(DATA FOR THIS EXERCISE begins)

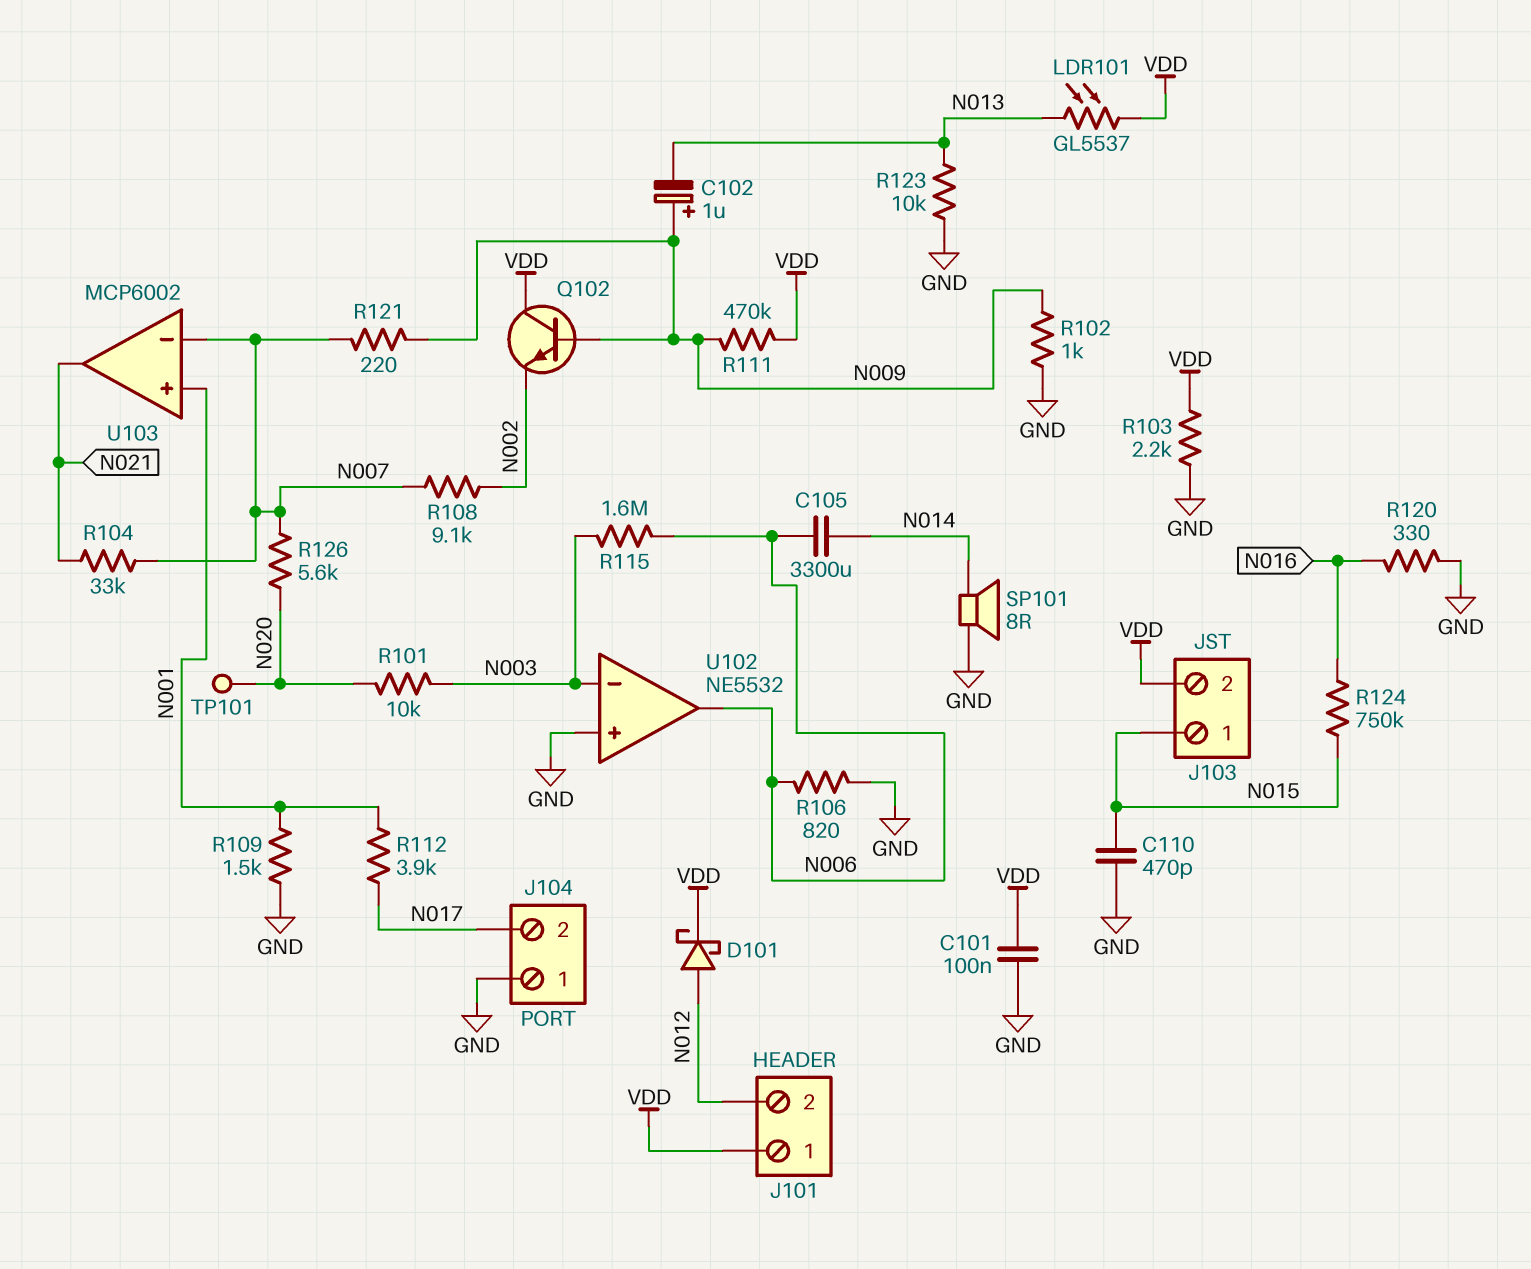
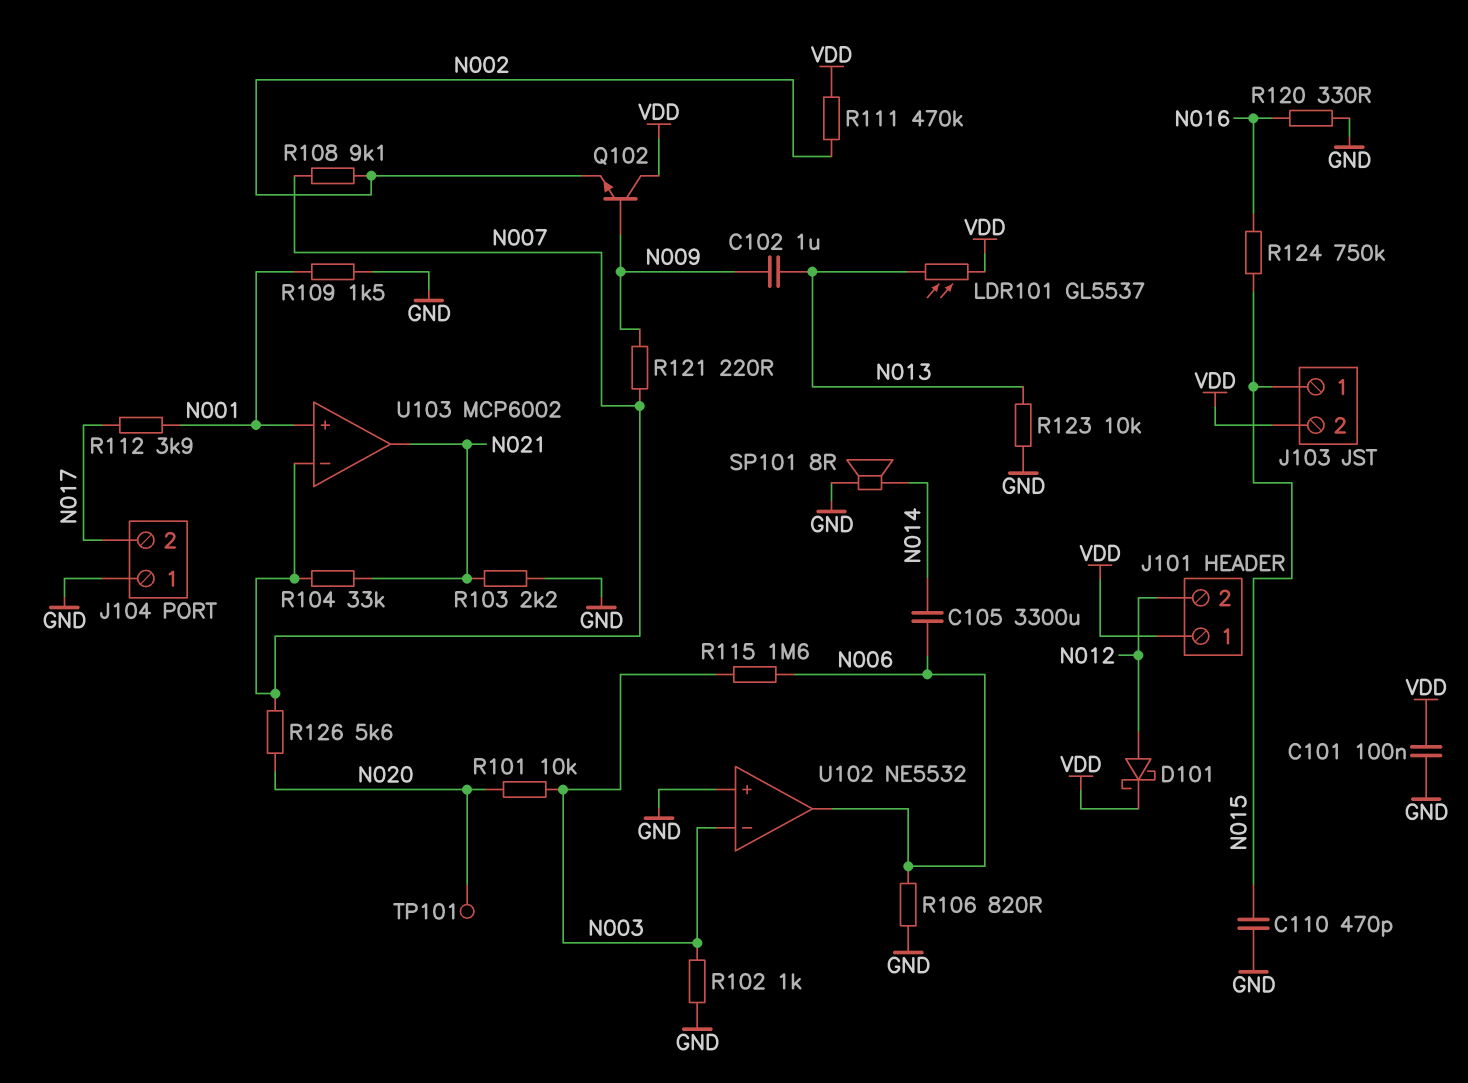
C102: 1uF (plus N009, minus N013) -> 1uF (N009, N013)
R102: 1k (GND, N009) -> 1k (GND, N003)
R103: 2.2k (GND, VDD) -> 2.2k (GND, N021)
R111: 470k (N009, VDD) -> 470k (N002, VDD)

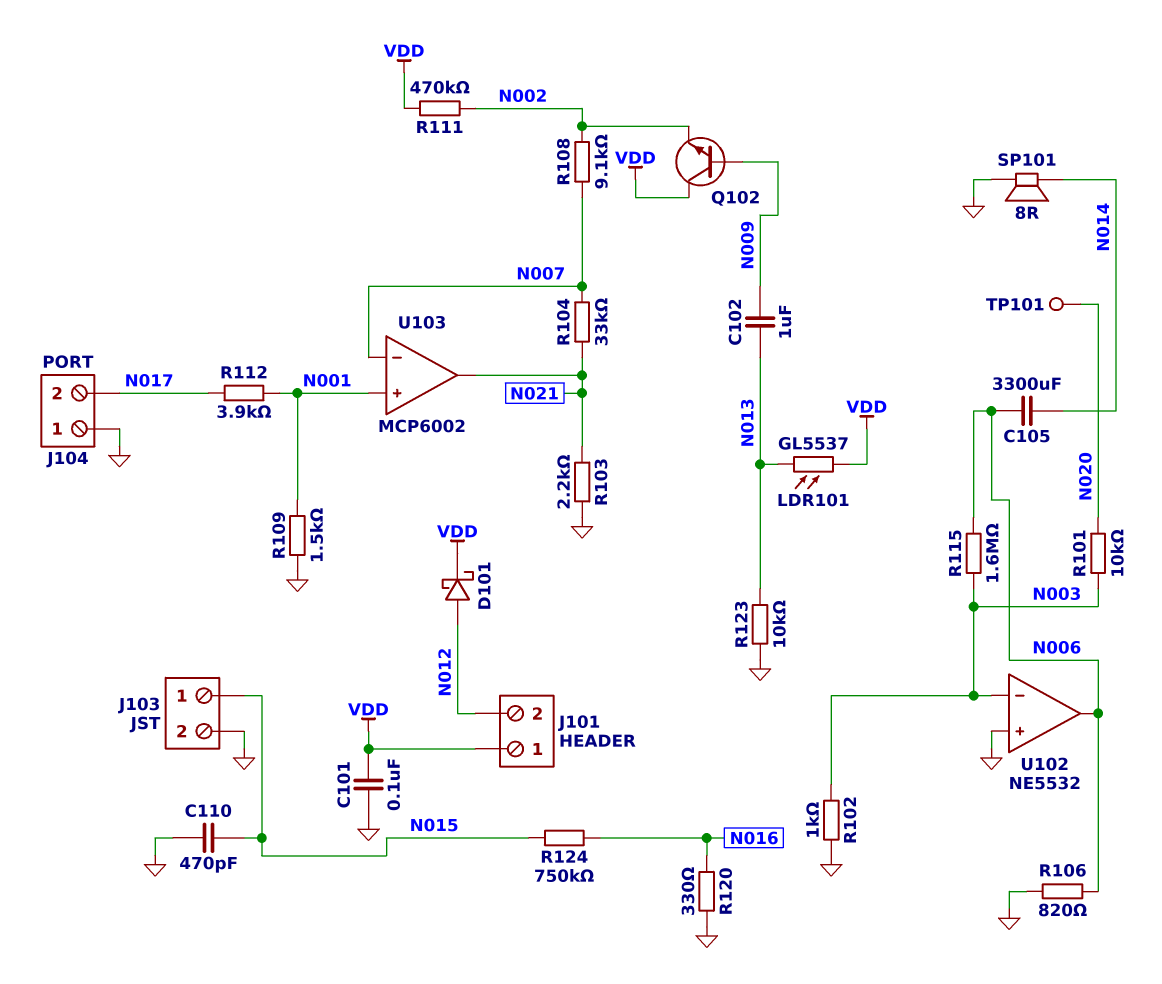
J103 pin 2: VDD -> GND
R121: 220 (N007, N009) -> none
R126: 5.6k (N007, N020) -> none

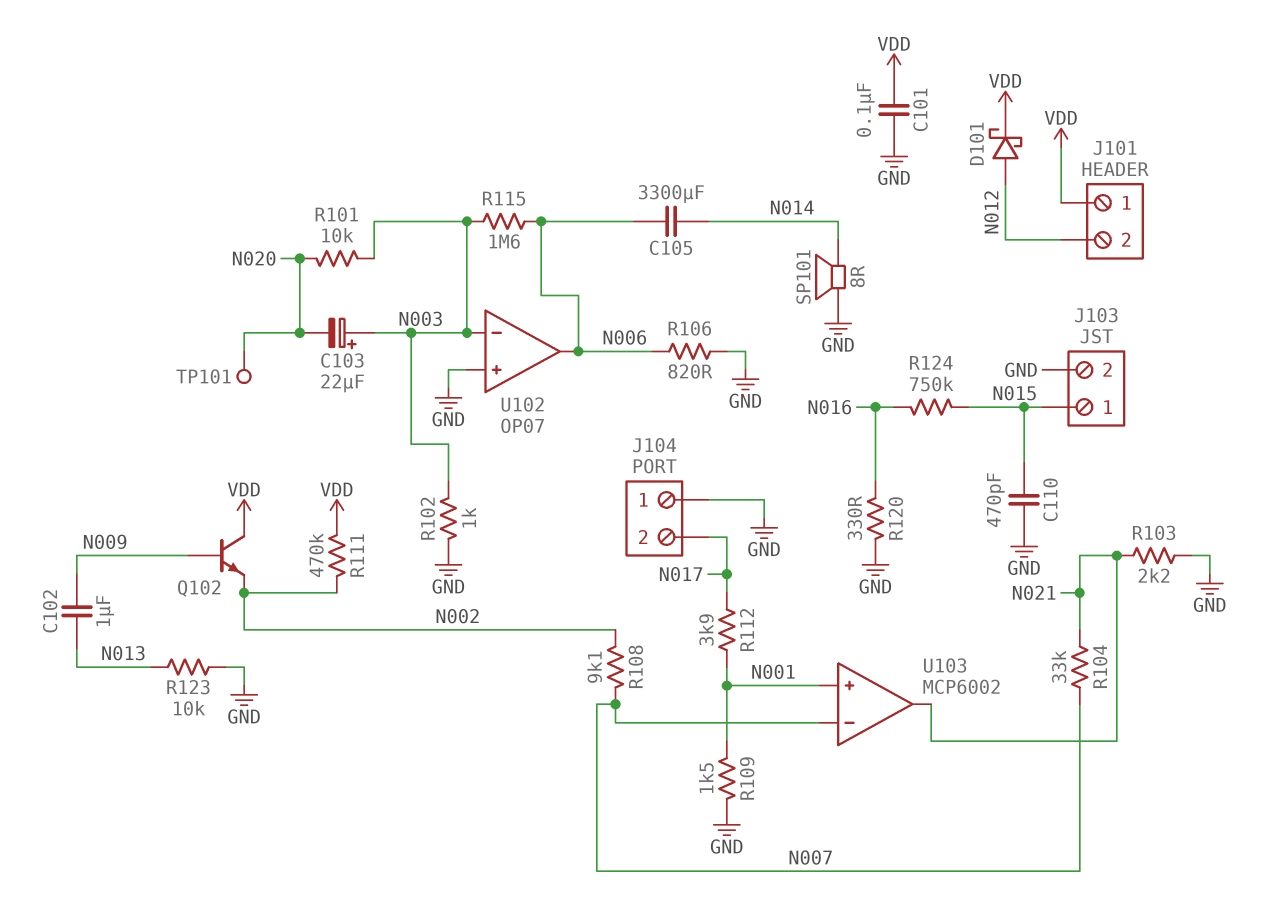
C103: none -> 22uF (plus N003, minus N020)
LDR101: GL5537 (N013, VDD) -> none
U102: NE5532 -> OP07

(DATA FOR THIS EXERCISE ends)

WHAT IS REQUIRED
State how many lines of the listing hold the string "minus", and add nothing else.

WRITTEN SOLUTION
2